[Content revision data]
+ + + +
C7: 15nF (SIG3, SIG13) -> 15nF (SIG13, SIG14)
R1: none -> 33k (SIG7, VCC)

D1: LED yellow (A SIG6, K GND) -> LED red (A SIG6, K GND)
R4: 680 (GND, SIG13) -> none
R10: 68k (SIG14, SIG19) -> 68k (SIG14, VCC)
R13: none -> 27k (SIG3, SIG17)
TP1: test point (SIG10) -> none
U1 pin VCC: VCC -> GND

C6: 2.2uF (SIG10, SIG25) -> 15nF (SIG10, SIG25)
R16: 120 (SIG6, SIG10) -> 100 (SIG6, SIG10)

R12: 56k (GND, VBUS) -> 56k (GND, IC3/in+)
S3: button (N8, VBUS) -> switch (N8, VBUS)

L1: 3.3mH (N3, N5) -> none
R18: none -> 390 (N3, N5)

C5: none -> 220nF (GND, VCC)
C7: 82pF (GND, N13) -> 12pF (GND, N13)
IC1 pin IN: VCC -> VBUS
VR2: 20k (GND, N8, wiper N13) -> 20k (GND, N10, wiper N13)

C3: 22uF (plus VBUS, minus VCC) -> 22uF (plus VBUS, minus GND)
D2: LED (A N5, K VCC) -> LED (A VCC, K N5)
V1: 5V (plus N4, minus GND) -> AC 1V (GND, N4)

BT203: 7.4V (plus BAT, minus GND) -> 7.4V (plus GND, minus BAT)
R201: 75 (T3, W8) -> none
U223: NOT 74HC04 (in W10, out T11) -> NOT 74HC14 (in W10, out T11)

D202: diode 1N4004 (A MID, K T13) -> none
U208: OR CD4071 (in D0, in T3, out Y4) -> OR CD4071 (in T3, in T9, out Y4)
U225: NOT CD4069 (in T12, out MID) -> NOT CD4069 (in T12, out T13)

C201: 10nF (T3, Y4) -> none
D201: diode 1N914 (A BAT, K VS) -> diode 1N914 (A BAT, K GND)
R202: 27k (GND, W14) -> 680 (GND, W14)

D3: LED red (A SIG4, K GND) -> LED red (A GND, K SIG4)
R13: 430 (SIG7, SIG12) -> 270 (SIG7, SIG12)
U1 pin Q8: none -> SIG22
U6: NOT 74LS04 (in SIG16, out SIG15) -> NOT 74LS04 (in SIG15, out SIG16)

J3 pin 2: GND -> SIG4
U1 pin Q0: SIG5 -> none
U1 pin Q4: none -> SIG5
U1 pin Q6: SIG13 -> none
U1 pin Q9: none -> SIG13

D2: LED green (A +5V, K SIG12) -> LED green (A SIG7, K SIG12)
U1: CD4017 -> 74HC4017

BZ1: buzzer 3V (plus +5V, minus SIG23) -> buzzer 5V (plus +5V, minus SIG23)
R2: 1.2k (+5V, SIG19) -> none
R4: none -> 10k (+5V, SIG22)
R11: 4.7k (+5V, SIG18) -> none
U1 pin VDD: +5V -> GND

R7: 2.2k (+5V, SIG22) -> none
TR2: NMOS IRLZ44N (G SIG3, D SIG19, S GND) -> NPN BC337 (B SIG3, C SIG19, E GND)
+ + + +
WHAT IS BEING ASKED: The lines to output run from the one containing "R10: 68k (SIG14, SIG19) -> 68k (SIG14, VCC)" through the last line of the records above; repeat them exactly and nothing more.

EXERCISE ANSWER:
R10: 68k (SIG14, SIG19) -> 68k (SIG14, VCC)
R13: none -> 27k (SIG3, SIG17)
TP1: test point (SIG10) -> none
U1 pin VCC: VCC -> GND

C6: 2.2uF (SIG10, SIG25) -> 15nF (SIG10, SIG25)
R16: 120 (SIG6, SIG10) -> 100 (SIG6, SIG10)

R12: 56k (GND, VBUS) -> 56k (GND, IC3/in+)
S3: button (N8, VBUS) -> switch (N8, VBUS)

L1: 3.3mH (N3, N5) -> none
R18: none -> 390 (N3, N5)

C5: none -> 220nF (GND, VCC)
C7: 82pF (GND, N13) -> 12pF (GND, N13)
IC1 pin IN: VCC -> VBUS
VR2: 20k (GND, N8, wiper N13) -> 20k (GND, N10, wiper N13)

C3: 22uF (plus VBUS, minus VCC) -> 22uF (plus VBUS, minus GND)
D2: LED (A N5, K VCC) -> LED (A VCC, K N5)
V1: 5V (plus N4, minus GND) -> AC 1V (GND, N4)

BT203: 7.4V (plus BAT, minus GND) -> 7.4V (plus GND, minus BAT)
R201: 75 (T3, W8) -> none
U223: NOT 74HC04 (in W10, out T11) -> NOT 74HC14 (in W10, out T11)

D202: diode 1N4004 (A MID, K T13) -> none
U208: OR CD4071 (in D0, in T3, out Y4) -> OR CD4071 (in T3, in T9, out Y4)
U225: NOT CD4069 (in T12, out MID) -> NOT CD4069 (in T12, out T13)

C201: 10nF (T3, Y4) -> none
D201: diode 1N914 (A BAT, K VS) -> diode 1N914 (A BAT, K GND)
R202: 27k (GND, W14) -> 680 (GND, W14)

D3: LED red (A SIG4, K GND) -> LED red (A GND, K SIG4)
R13: 430 (SIG7, SIG12) -> 270 (SIG7, SIG12)
U1 pin Q8: none -> SIG22
U6: NOT 74LS04 (in SIG16, out SIG15) -> NOT 74LS04 (in SIG15, out SIG16)

J3 pin 2: GND -> SIG4
U1 pin Q0: SIG5 -> none
U1 pin Q4: none -> SIG5
U1 pin Q6: SIG13 -> none
U1 pin Q9: none -> SIG13

D2: LED green (A +5V, K SIG12) -> LED green (A SIG7, K SIG12)
U1: CD4017 -> 74HC4017

BZ1: buzzer 3V (plus +5V, minus SIG23) -> buzzer 5V (plus +5V, minus SIG23)
R2: 1.2k (+5V, SIG19) -> none
R4: none -> 10k (+5V, SIG22)
R11: 4.7k (+5V, SIG18) -> none
U1 pin VDD: +5V -> GND

R7: 2.2k (+5V, SIG22) -> none
TR2: NMOS IRLZ44N (G SIG3, D SIG19, S GND) -> NPN BC337 (B SIG3, C SIG19, E GND)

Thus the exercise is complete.